#### DATASET ENTRIES ####

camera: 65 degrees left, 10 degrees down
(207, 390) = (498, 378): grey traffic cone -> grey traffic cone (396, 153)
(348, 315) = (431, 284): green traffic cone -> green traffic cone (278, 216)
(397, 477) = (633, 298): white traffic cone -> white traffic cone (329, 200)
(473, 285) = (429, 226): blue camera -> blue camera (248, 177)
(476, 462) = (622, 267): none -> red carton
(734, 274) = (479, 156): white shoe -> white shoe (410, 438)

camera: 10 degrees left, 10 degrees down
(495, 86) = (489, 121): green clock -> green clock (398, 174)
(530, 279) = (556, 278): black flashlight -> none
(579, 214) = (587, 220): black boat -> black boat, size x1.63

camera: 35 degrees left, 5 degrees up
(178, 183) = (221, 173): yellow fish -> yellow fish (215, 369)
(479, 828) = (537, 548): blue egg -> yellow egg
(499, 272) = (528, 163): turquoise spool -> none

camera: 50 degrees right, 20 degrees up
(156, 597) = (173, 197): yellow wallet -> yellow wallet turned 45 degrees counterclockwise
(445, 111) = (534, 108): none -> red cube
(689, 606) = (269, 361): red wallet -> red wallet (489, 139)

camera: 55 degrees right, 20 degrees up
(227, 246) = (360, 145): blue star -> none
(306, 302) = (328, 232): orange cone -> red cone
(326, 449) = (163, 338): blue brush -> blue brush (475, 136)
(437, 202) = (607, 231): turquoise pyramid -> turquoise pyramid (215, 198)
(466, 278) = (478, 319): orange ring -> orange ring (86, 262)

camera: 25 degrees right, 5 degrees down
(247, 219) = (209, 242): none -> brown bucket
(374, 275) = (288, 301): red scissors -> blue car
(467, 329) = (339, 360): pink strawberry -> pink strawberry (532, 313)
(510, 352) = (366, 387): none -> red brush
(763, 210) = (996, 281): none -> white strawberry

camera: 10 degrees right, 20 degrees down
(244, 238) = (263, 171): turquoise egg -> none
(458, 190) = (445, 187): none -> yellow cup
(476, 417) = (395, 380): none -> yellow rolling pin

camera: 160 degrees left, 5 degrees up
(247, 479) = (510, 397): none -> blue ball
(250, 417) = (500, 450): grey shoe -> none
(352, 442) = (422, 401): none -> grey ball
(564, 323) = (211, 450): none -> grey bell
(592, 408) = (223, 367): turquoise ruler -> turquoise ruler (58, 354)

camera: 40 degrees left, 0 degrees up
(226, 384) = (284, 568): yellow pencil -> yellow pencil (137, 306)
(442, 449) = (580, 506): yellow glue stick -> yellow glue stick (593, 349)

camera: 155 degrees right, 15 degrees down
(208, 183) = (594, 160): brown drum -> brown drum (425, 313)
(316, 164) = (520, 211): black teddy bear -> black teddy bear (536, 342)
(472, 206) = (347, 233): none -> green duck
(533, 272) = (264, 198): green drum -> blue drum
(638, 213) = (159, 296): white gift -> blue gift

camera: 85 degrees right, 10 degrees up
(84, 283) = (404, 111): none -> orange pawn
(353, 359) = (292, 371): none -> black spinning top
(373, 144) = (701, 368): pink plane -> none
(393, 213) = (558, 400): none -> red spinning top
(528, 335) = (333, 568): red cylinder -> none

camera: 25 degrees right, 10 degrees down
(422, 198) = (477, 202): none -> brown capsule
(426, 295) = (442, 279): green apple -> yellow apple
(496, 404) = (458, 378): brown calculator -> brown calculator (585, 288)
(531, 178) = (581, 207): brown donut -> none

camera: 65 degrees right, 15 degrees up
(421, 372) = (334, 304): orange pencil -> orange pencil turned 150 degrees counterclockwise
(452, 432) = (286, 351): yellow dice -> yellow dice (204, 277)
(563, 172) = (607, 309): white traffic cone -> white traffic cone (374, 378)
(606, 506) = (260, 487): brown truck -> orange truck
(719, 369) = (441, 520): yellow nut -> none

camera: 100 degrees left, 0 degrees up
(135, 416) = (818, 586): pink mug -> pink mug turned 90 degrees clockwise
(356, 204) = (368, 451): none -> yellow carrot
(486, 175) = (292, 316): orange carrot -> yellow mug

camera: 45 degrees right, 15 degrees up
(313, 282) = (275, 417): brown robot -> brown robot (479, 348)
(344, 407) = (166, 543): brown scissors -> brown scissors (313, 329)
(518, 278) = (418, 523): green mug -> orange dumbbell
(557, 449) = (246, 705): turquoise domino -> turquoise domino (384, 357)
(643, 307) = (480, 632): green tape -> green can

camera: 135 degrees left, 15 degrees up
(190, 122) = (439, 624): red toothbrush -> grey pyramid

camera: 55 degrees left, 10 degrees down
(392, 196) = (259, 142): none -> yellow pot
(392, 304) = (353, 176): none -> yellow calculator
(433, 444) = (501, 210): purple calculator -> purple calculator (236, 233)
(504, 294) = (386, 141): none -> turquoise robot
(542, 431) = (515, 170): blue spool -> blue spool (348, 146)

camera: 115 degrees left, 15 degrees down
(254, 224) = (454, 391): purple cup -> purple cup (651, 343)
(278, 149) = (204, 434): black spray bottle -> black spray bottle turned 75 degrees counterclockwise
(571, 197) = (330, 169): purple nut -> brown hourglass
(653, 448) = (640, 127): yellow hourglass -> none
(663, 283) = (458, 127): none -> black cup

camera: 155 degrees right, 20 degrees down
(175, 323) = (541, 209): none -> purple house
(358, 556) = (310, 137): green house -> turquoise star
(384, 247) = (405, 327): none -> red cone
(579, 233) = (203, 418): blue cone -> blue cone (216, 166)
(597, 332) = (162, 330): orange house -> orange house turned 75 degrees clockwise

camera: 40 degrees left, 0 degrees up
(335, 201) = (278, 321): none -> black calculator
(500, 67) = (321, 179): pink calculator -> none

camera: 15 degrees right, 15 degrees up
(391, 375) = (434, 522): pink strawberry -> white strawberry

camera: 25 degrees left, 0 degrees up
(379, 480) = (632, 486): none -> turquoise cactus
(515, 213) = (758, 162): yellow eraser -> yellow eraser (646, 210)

####

Retype the records above from the very first line down to the line with "(397, 477) = (633, 298): white", keeping both of those lines. Include nothing beyond them.

WRITTEN SOLUTION:
camera: 65 degrees left, 10 degrees down
(207, 390) = (498, 378): grey traffic cone -> grey traffic cone (396, 153)
(348, 315) = (431, 284): green traffic cone -> green traffic cone (278, 216)
(397, 477) = (633, 298): white traffic cone -> white traffic cone (329, 200)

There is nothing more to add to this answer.